TASK
The whole listing needs to be written out exactly, except for any images.

GIVEN INFORMATION
━━━━━━━━━━━━━━━━━━━━

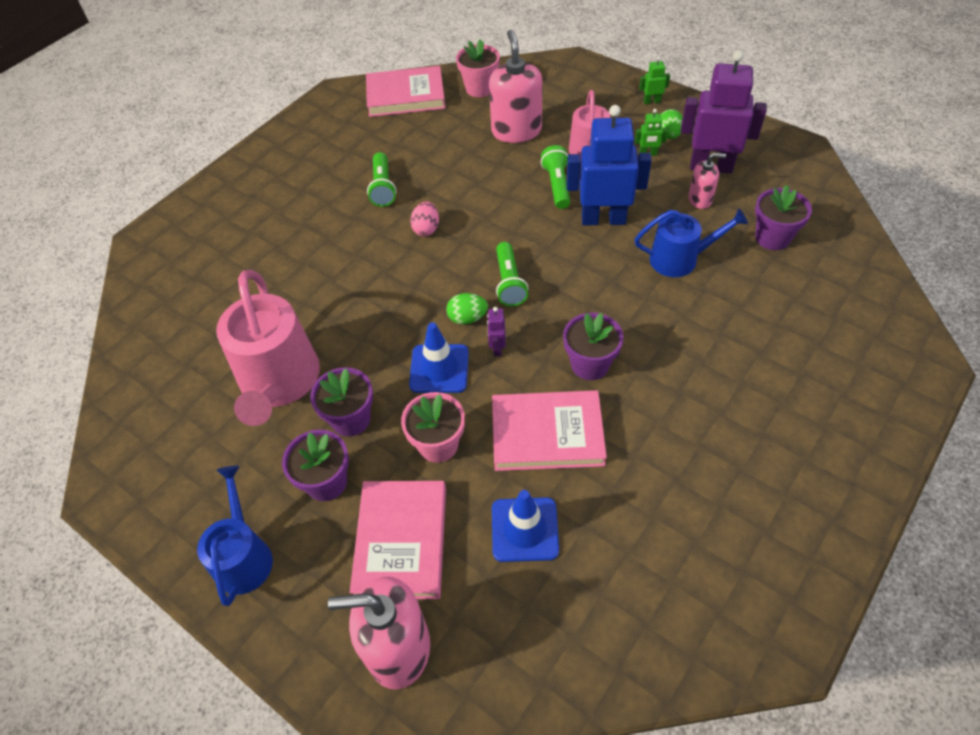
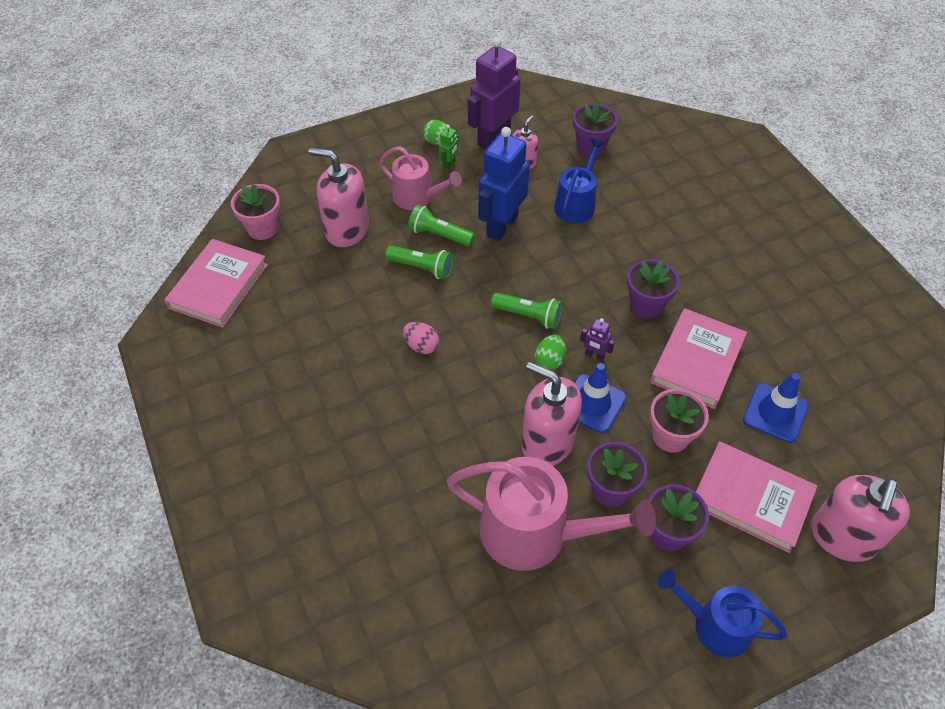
camera: 65 degrees left, 0 degrees up
(376, 353) = (547, 442): none -> pink soap dispenser
(383, 188) = (339, 357): green flashlight -> green flashlight (422, 268)
(652, 101) = (389, 131): green robot -> none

━━━━━━━━━━━━━━━━━━━━

RESULT OF THE EXERCISE
camera: 65 degrees left, 0 degrees up
(376, 353) = (547, 442): none -> pink soap dispenser
(383, 188) = (339, 357): green flashlight -> green flashlight (422, 268)
(652, 101) = (389, 131): green robot -> none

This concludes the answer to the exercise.